(Scene edit records)
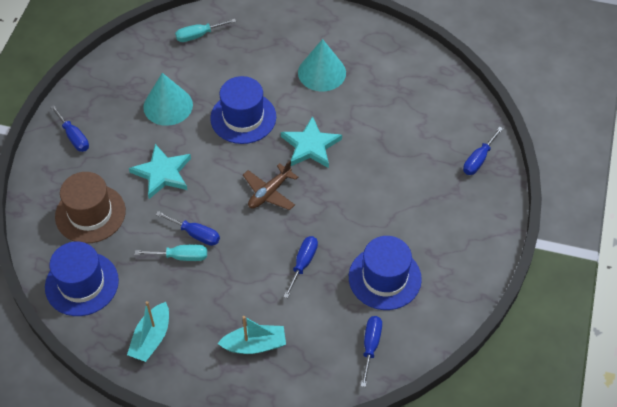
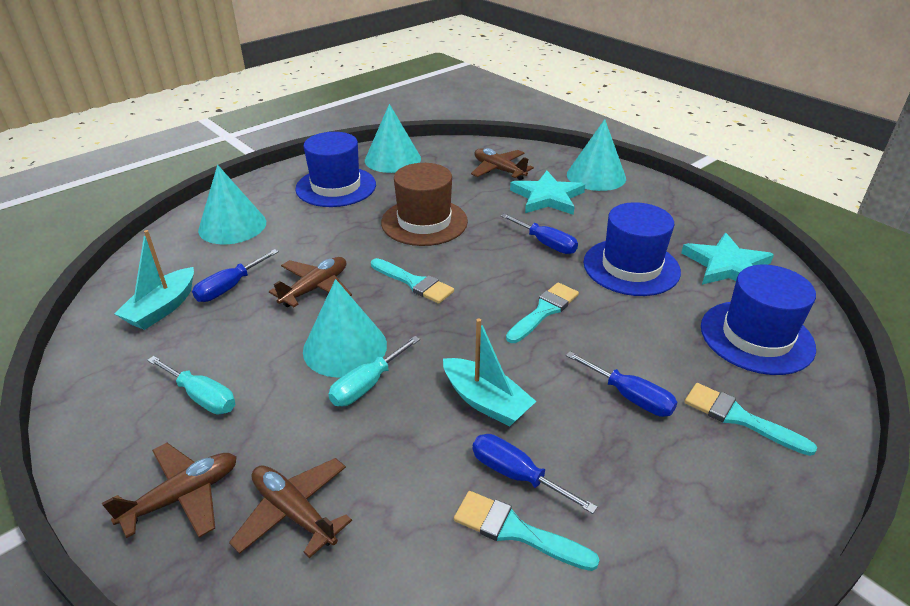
blue screwdriver: 5 -> 4
brown plane: 1 -> 4
turquoise brush: 0 -> 4
turquoise cone: 2 -> 4

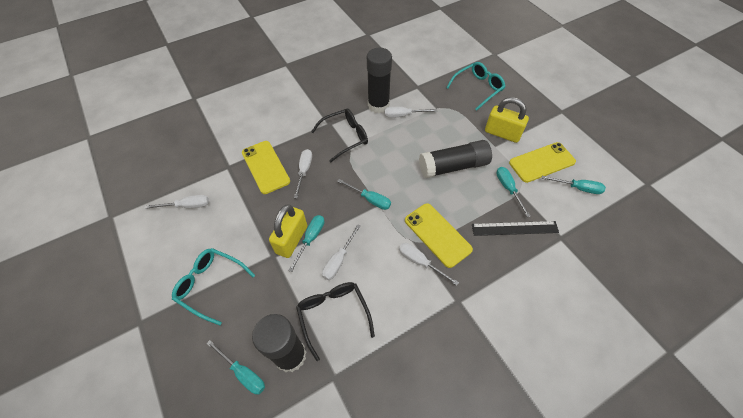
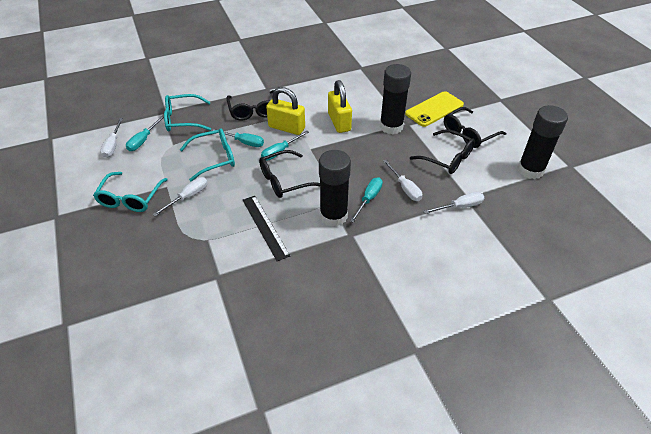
black glasses: 2 -> 4
turquoise glasses: 2 -> 3
turquoise screwdriver: 5 -> 4
white screwdriver: 5 -> 4
yellow phone: 3 -> 1

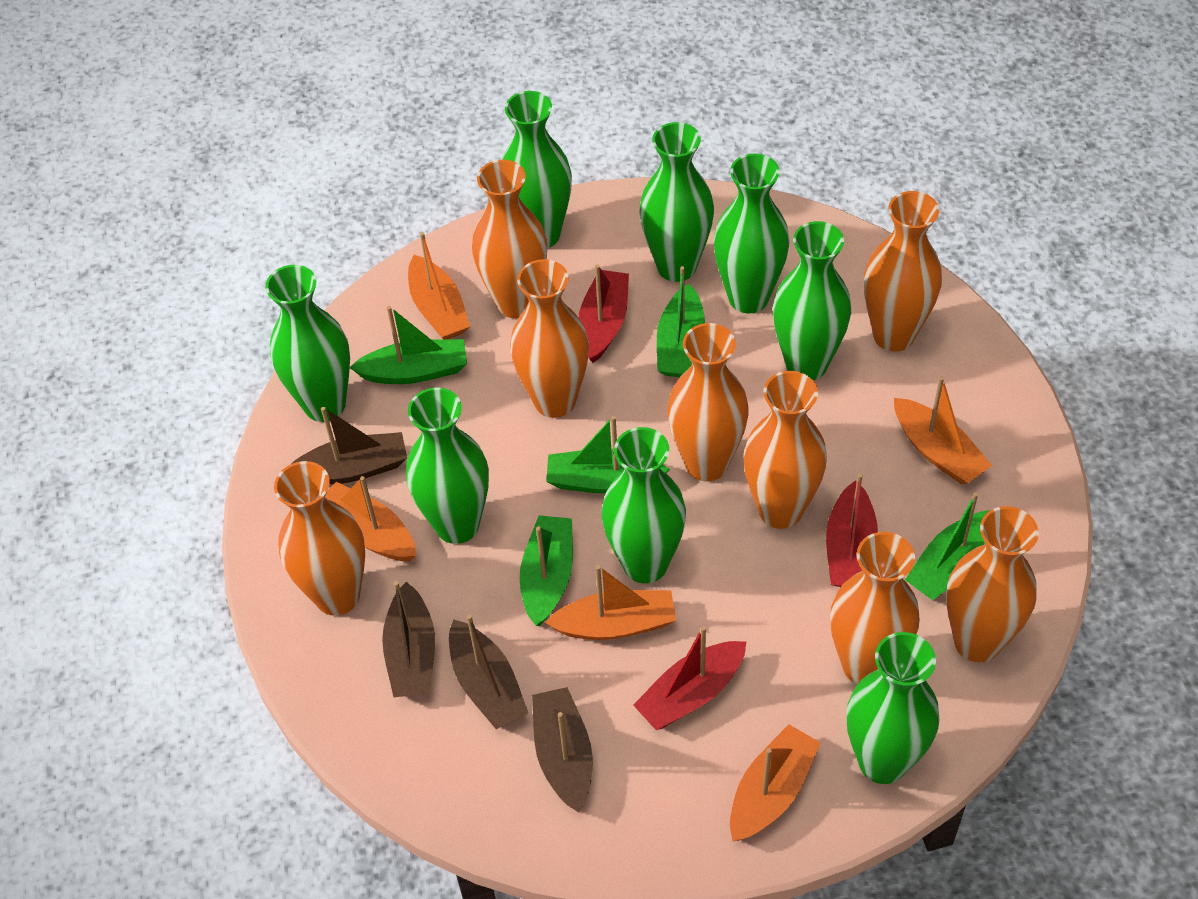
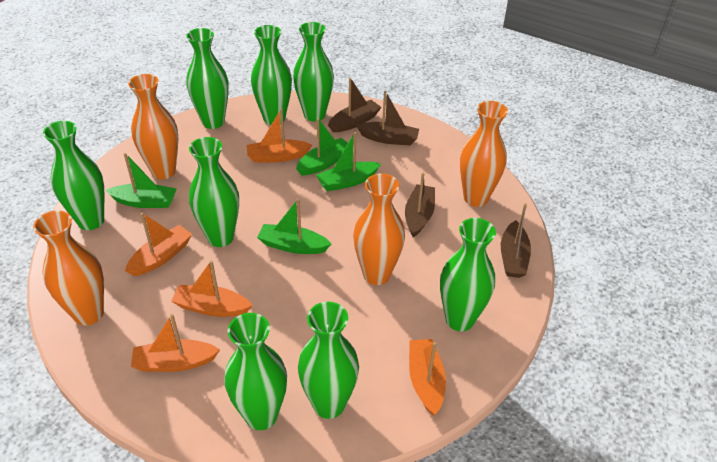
green boat: 5 -> 4
orange vase: 8 -> 4
red boat: 3 -> 0

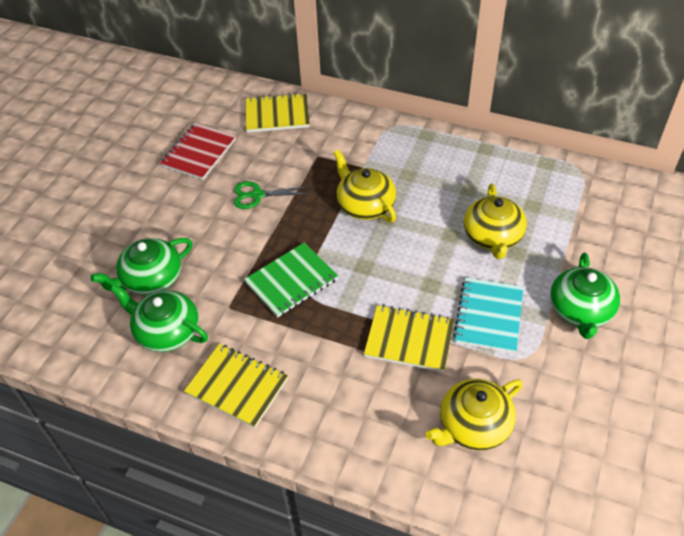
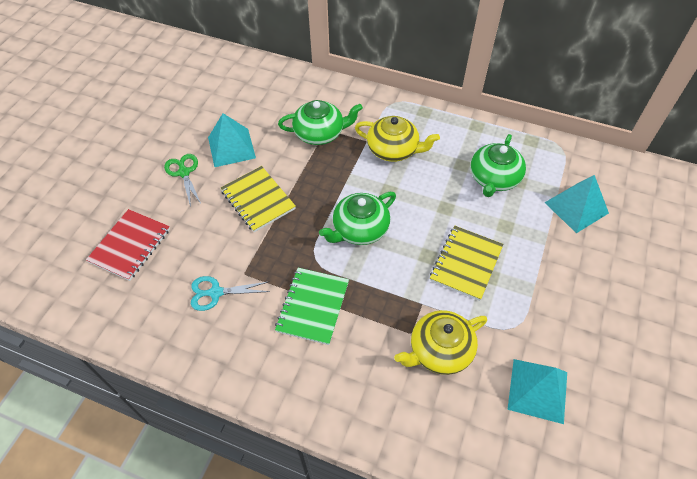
turquoise notebook: 1 -> 0
turquoise pyramid: 0 -> 3
turquoise scissors: 0 -> 1
yellow notebook: 3 -> 2
yellow teapot: 3 -> 2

- Task description: Each entry should be transcribed exactly as given, with pictures omitted.

- Response:
blue screwdriver: 5 -> 4
brown plane: 1 -> 4
turquoise brush: 0 -> 4
turquoise cone: 2 -> 4

black glasses: 2 -> 4
turquoise glasses: 2 -> 3
turquoise screwdriver: 5 -> 4
white screwdriver: 5 -> 4
yellow phone: 3 -> 1

green boat: 5 -> 4
orange vase: 8 -> 4
red boat: 3 -> 0

turquoise notebook: 1 -> 0
turquoise pyramid: 0 -> 3
turquoise scissors: 0 -> 1
yellow notebook: 3 -> 2
yellow teapot: 3 -> 2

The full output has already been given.